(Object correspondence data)
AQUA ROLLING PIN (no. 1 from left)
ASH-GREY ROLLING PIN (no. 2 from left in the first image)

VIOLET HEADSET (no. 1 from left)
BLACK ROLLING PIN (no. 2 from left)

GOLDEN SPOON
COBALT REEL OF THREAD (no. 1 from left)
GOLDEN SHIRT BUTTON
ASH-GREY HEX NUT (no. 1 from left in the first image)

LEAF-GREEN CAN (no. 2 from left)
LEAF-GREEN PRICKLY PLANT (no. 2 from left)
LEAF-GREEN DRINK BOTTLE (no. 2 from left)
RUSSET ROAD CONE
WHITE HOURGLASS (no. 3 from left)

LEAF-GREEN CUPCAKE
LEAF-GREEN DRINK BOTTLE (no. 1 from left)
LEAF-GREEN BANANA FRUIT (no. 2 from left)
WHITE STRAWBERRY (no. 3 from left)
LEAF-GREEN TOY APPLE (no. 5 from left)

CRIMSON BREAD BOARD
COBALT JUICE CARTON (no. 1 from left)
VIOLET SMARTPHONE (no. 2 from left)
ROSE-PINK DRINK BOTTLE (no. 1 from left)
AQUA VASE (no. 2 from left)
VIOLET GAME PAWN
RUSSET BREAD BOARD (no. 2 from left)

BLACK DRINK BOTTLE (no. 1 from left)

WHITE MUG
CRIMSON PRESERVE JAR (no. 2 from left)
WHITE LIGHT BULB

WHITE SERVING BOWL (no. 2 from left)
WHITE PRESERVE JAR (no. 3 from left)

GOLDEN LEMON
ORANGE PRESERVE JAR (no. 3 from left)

_YOUR INSTRUCTIONS_
Please return the data above in full, without altering a single line.

_SOLVED EXERCISE_
AQUA ROLLING PIN (no. 1 from left)
ASH-GREY ROLLING PIN (no. 2 from left in the first image)

VIOLET HEADSET (no. 1 from left)
BLACK ROLLING PIN (no. 2 from left)

GOLDEN SPOON
COBALT REEL OF THREAD (no. 1 from left)
GOLDEN SHIRT BUTTON
ASH-GREY HEX NUT (no. 1 from left in the first image)

LEAF-GREEN CAN (no. 2 from left)
LEAF-GREEN PRICKLY PLANT (no. 2 from left)
LEAF-GREEN DRINK BOTTLE (no. 2 from left)
RUSSET ROAD CONE
WHITE HOURGLASS (no. 3 from left)

LEAF-GREEN CUPCAKE
LEAF-GREEN DRINK BOTTLE (no. 1 from left)
LEAF-GREEN BANANA FRUIT (no. 2 from left)
WHITE STRAWBERRY (no. 3 from left)
LEAF-GREEN TOY APPLE (no. 5 from left)

CRIMSON BREAD BOARD
COBALT JUICE CARTON (no. 1 from left)
VIOLET SMARTPHONE (no. 2 from left)
ROSE-PINK DRINK BOTTLE (no. 1 from left)
AQUA VASE (no. 2 from left)
VIOLET GAME PAWN
RUSSET BREAD BOARD (no. 2 from left)

BLACK DRINK BOTTLE (no. 1 from left)

WHITE MUG
CRIMSON PRESERVE JAR (no. 2 from left)
WHITE LIGHT BULB

WHITE SERVING BOWL (no. 2 from left)
WHITE PRESERVE JAR (no. 3 from left)

GOLDEN LEMON
ORANGE PRESERVE JAR (no. 3 from left)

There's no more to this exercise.